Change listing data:

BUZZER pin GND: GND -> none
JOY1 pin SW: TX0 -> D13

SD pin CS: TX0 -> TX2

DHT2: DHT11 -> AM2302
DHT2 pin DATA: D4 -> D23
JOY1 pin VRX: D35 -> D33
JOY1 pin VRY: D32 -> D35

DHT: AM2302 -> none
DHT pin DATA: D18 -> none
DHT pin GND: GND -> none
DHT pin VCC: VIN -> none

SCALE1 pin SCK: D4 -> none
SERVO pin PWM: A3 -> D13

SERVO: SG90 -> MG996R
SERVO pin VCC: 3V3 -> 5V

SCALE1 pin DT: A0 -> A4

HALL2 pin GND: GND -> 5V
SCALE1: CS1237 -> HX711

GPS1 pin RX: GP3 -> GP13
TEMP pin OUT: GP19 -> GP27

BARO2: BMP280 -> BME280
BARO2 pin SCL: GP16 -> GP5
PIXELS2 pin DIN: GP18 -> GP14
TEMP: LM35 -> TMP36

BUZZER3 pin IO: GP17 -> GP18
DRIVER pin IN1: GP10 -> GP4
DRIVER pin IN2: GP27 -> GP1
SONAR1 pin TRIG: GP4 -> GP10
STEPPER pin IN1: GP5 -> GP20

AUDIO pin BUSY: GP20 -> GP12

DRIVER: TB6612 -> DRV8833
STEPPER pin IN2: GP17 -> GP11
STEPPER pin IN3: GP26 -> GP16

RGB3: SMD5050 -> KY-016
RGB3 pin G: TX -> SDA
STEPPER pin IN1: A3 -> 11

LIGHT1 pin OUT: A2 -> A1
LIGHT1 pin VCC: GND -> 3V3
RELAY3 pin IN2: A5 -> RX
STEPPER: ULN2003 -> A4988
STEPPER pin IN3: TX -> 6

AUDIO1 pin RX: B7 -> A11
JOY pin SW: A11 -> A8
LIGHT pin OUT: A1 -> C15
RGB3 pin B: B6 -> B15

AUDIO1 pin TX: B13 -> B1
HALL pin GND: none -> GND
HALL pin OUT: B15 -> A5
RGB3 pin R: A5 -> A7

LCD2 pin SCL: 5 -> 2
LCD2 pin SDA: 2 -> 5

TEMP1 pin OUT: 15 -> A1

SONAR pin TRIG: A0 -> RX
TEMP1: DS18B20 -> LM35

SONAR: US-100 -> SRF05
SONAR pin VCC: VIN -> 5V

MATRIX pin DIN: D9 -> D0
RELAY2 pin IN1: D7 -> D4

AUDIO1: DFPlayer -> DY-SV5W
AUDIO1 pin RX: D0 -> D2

- Work required -
For this task, print the records again exactly as they appear.

- Completed task -
BUZZER pin GND: GND -> none
JOY1 pin SW: TX0 -> D13

SD pin CS: TX0 -> TX2

DHT2: DHT11 -> AM2302
DHT2 pin DATA: D4 -> D23
JOY1 pin VRX: D35 -> D33
JOY1 pin VRY: D32 -> D35

DHT: AM2302 -> none
DHT pin DATA: D18 -> none
DHT pin GND: GND -> none
DHT pin VCC: VIN -> none

SCALE1 pin SCK: D4 -> none
SERVO pin PWM: A3 -> D13

SERVO: SG90 -> MG996R
SERVO pin VCC: 3V3 -> 5V

SCALE1 pin DT: A0 -> A4

HALL2 pin GND: GND -> 5V
SCALE1: CS1237 -> HX711

GPS1 pin RX: GP3 -> GP13
TEMP pin OUT: GP19 -> GP27

BARO2: BMP280 -> BME280
BARO2 pin SCL: GP16 -> GP5
PIXELS2 pin DIN: GP18 -> GP14
TEMP: LM35 -> TMP36

BUZZER3 pin IO: GP17 -> GP18
DRIVER pin IN1: GP10 -> GP4
DRIVER pin IN2: GP27 -> GP1
SONAR1 pin TRIG: GP4 -> GP10
STEPPER pin IN1: GP5 -> GP20

AUDIO pin BUSY: GP20 -> GP12

DRIVER: TB6612 -> DRV8833
STEPPER pin IN2: GP17 -> GP11
STEPPER pin IN3: GP26 -> GP16

RGB3: SMD5050 -> KY-016
RGB3 pin G: TX -> SDA
STEPPER pin IN1: A3 -> 11

LIGHT1 pin OUT: A2 -> A1
LIGHT1 pin VCC: GND -> 3V3
RELAY3 pin IN2: A5 -> RX
STEPPER: ULN2003 -> A4988
STEPPER pin IN3: TX -> 6

AUDIO1 pin RX: B7 -> A11
JOY pin SW: A11 -> A8
LIGHT pin OUT: A1 -> C15
RGB3 pin B: B6 -> B15

AUDIO1 pin TX: B13 -> B1
HALL pin GND: none -> GND
HALL pin OUT: B15 -> A5
RGB3 pin R: A5 -> A7

LCD2 pin SCL: 5 -> 2
LCD2 pin SDA: 2 -> 5

TEMP1 pin OUT: 15 -> A1

SONAR pin TRIG: A0 -> RX
TEMP1: DS18B20 -> LM35

SONAR: US-100 -> SRF05
SONAR pin VCC: VIN -> 5V

MATRIX pin DIN: D9 -> D0
RELAY2 pin IN1: D7 -> D4

AUDIO1: DFPlayer -> DY-SV5W
AUDIO1 pin RX: D0 -> D2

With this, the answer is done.